> _Exercise data_
■ ■ ■ ■

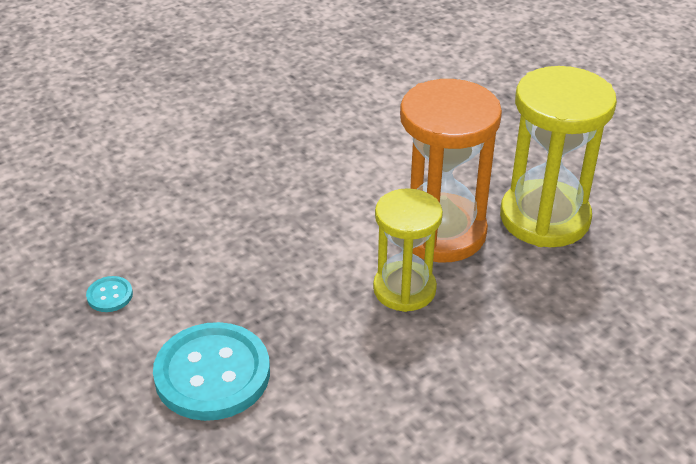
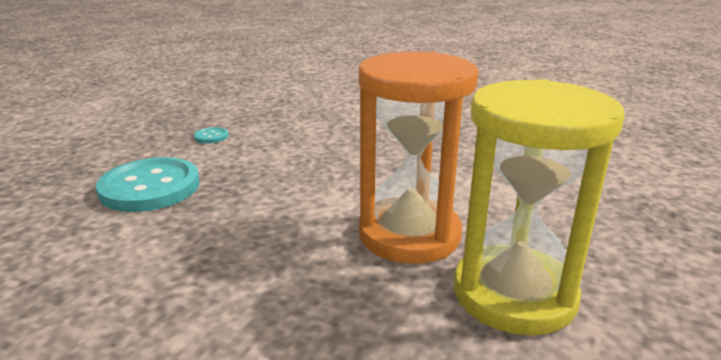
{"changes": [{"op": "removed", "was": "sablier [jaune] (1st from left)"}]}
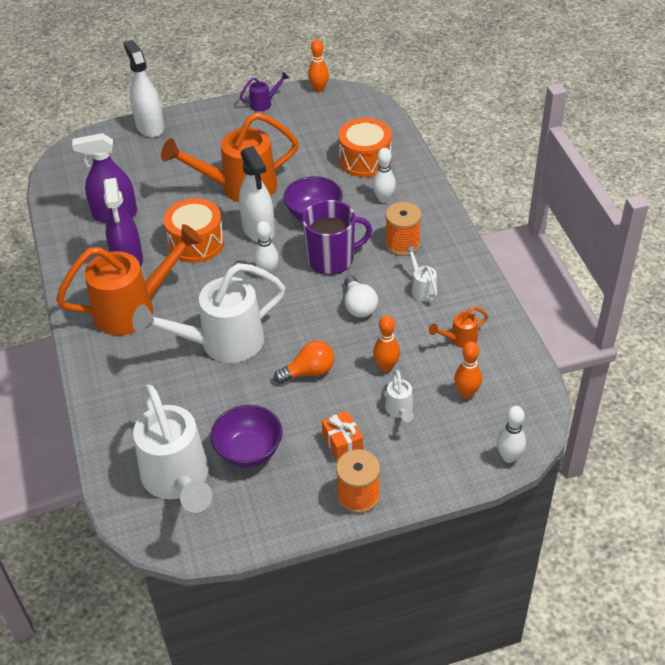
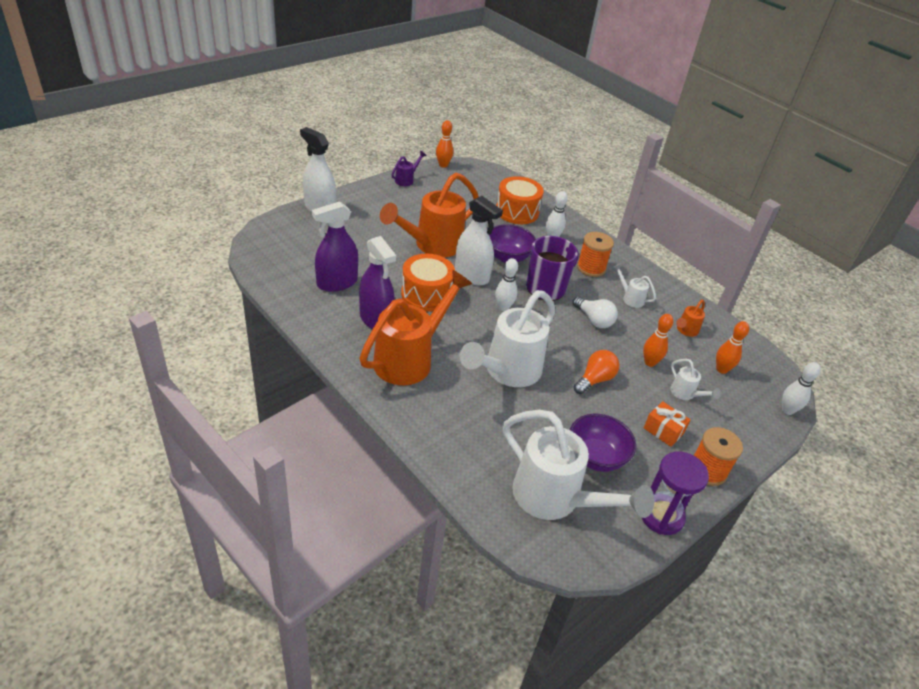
{"changes": [{"op": "added", "now": "sablier [violet]"}]}
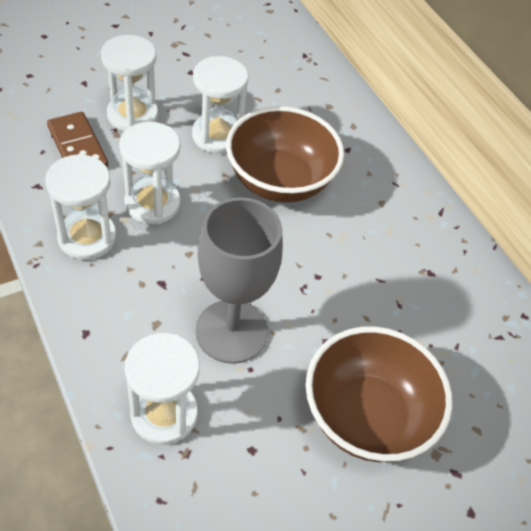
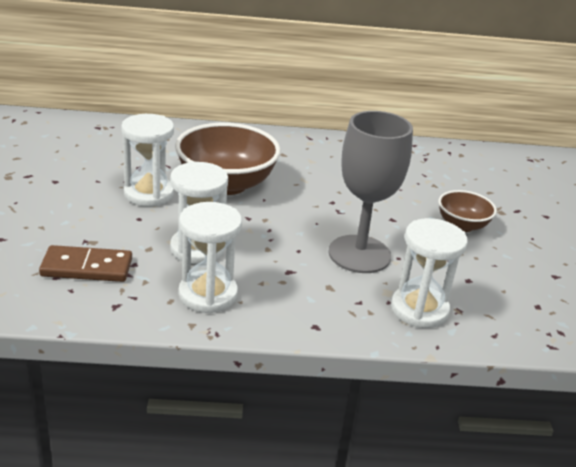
{"changes": [{"op": "removed", "was": "sablier [blanc] (2nd from left)"}, {"op": "resized", "was": "bol [marron] (2nd from left)", "ratio": 0.54}]}
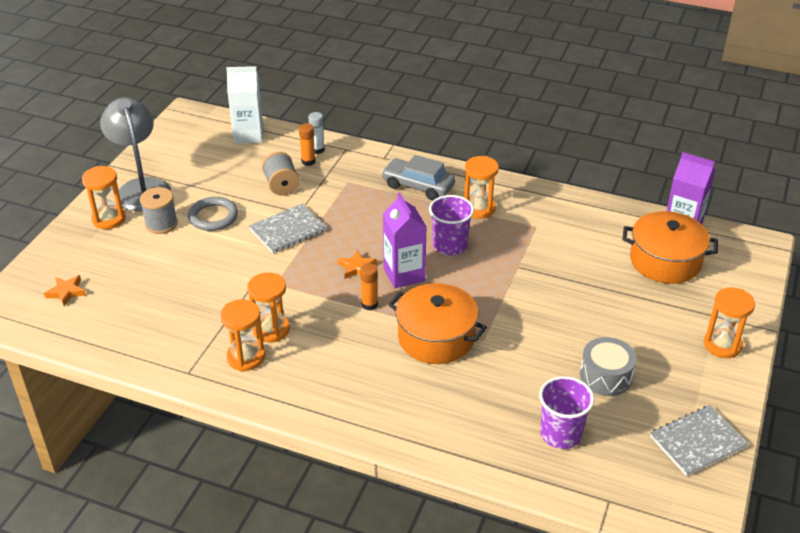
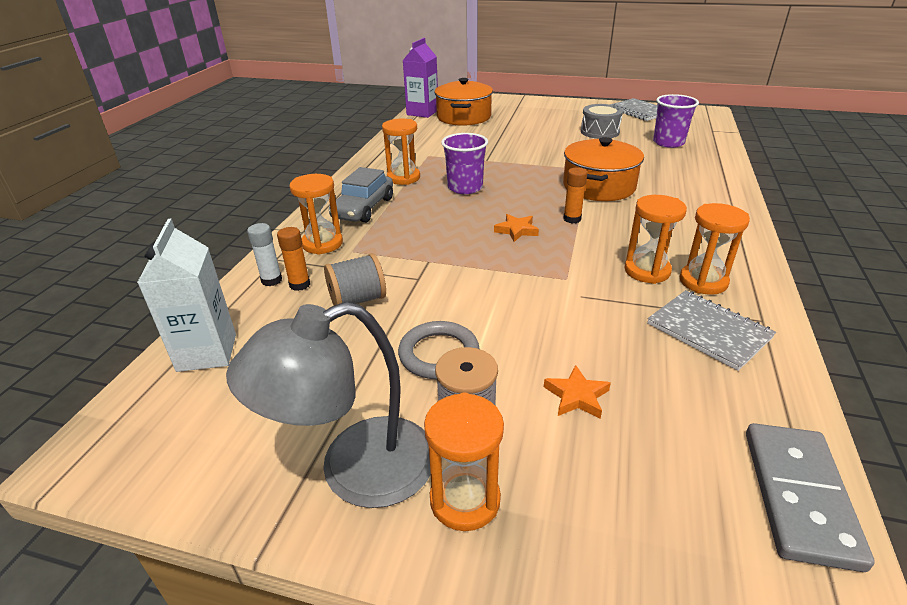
{"changes": [{"op": "removed", "was": "brique de lait [violet] (1st from left)"}, {"op": "added", "now": "domino [gris]"}, {"op": "moved", "was": "étoile [orange] (1st from left in the first image)", "now": "étoile [orange] (2nd from left)"}, {"op": "moved", "was": "carnet [gris] (1st from left in the first image)", "now": "carnet [gris] (2nd from left)"}, {"op": "moved", "was": "sablier [orange] (5th from left in the first image)", "now": "sablier [orange] (1st from left)"}]}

■ ■ ■ ■

> _Instructions to follow_
Show the lines of the listing above with "added".

> _Task solution_
{"changes": [{"op": "added", "now": "sablier [violet]"}]}
{"changes": [{"op": "removed", "was": "brique de lait [violet] (1st from left)"}, {"op": "added", "now": "domino [gris]"}, {"op": "moved", "was": "étoile [orange] (1st from left in the first image)", "now": "étoile [orange] (2nd from left)"}, {"op": "moved", "was": "carnet [gris] (1st from left in the first image)", "now": "carnet [gris] (2nd from left)"}, {"op": "moved", "was": "sablier [orange] (5th from left in the first image)", "now": "sablier [orange] (1st from left)"}]}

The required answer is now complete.